ABOUT THIS TASK =
Output a faithful copy of the entries, every picture removed.

INFORMATION SUPPLIED =
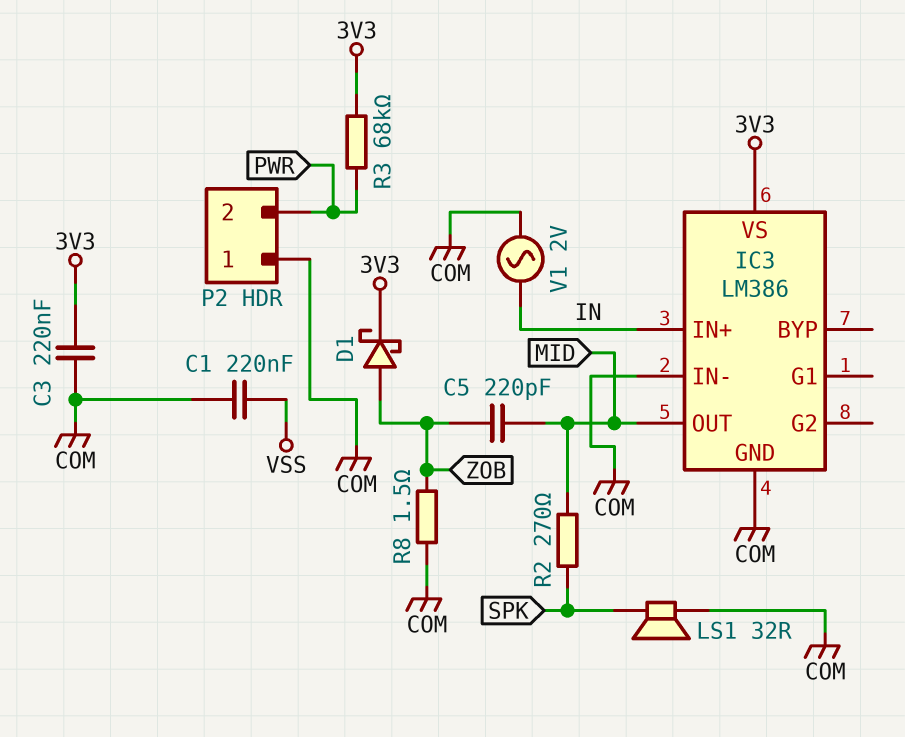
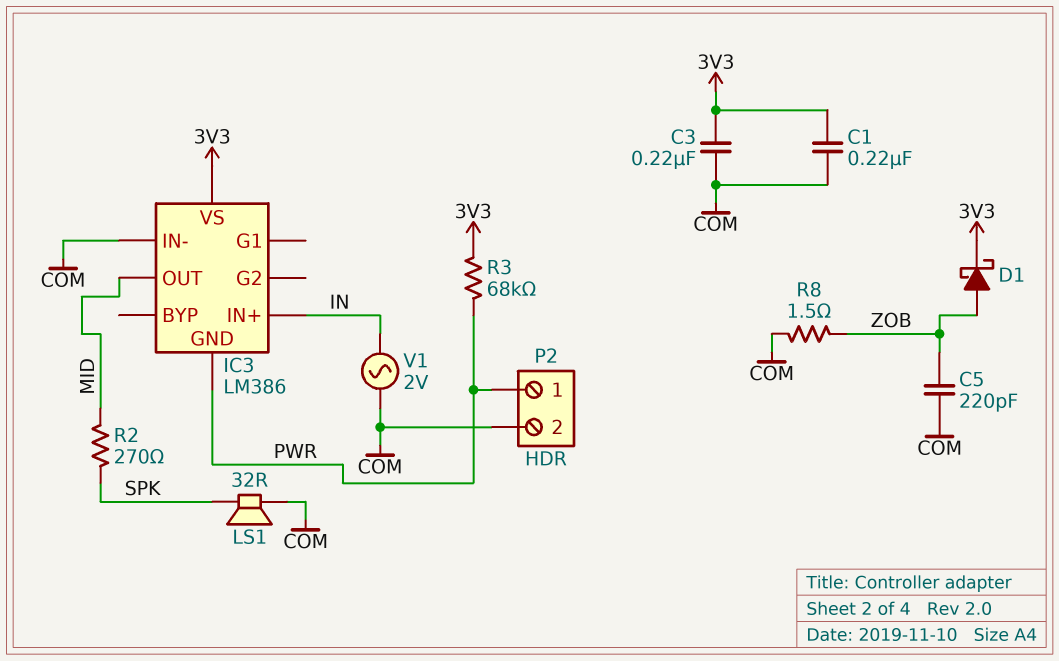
C1: 220nF (COM, VSS) -> 220nF (3V3, COM)
C5: 220pF (MID, ZOB) -> 220pF (COM, ZOB)
IC3 pin GND: COM -> PWR
P2 pin 1: COM -> PWR
P2 pin 2: PWR -> COM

ANSWER BELOW =
C1: 220nF (COM, VSS) -> 220nF (3V3, COM)
C5: 220pF (MID, ZOB) -> 220pF (COM, ZOB)
IC3 pin GND: COM -> PWR
P2 pin 1: COM -> PWR
P2 pin 2: PWR -> COM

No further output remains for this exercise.